#### [Requirement]
Output nothing but the lines from the line with "now: WhitePlate" through the end of the listing below, both ends included.

┌─ Supplied records

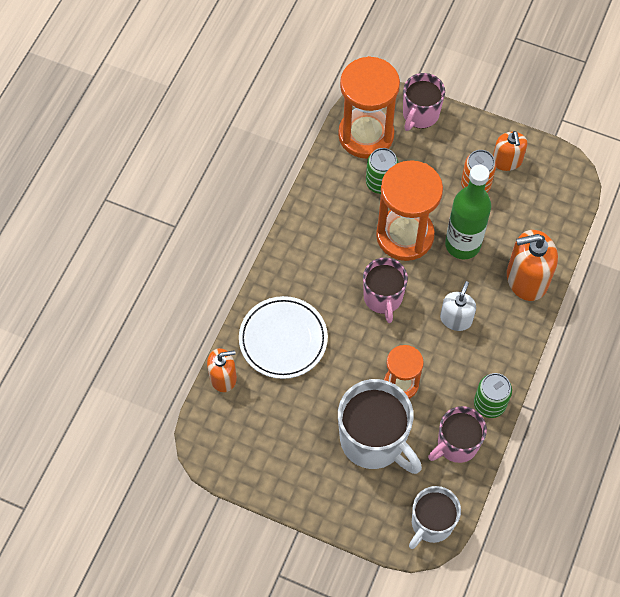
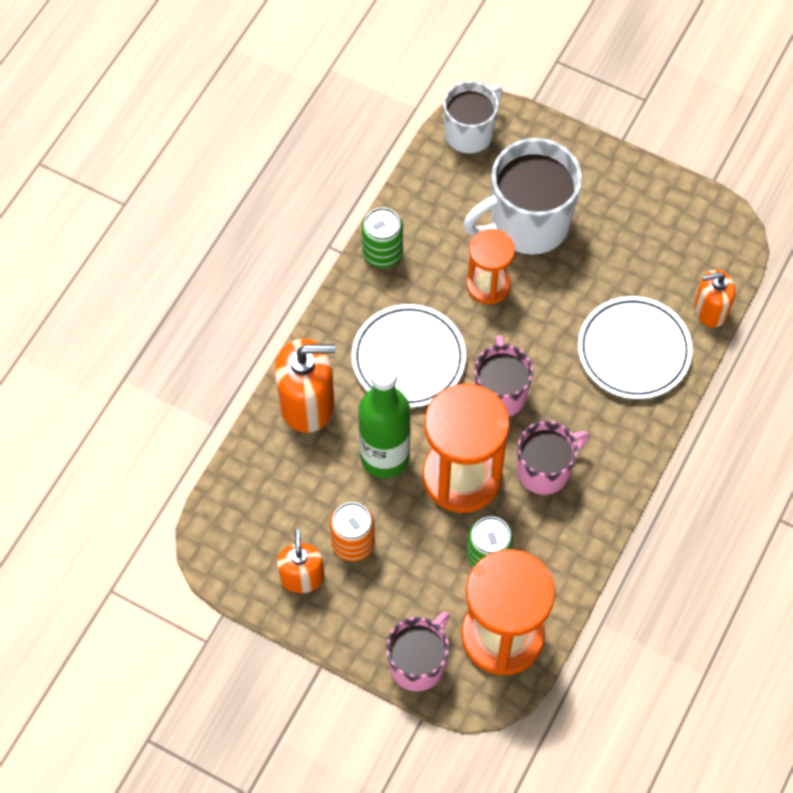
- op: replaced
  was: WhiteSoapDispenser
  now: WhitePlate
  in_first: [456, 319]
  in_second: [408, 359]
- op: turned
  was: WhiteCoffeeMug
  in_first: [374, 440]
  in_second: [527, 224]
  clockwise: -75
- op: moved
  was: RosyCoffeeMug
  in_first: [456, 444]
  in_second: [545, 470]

└─

#### [Solution to this problem]
  now: WhitePlate
  in_first: [456, 319]
  in_second: [408, 359]
- op: turned
  was: WhiteCoffeeMug
  in_first: [374, 440]
  in_second: [527, 224]
  clockwise: -75
- op: moved
  was: RosyCoffeeMug
  in_first: [456, 444]
  in_second: [545, 470]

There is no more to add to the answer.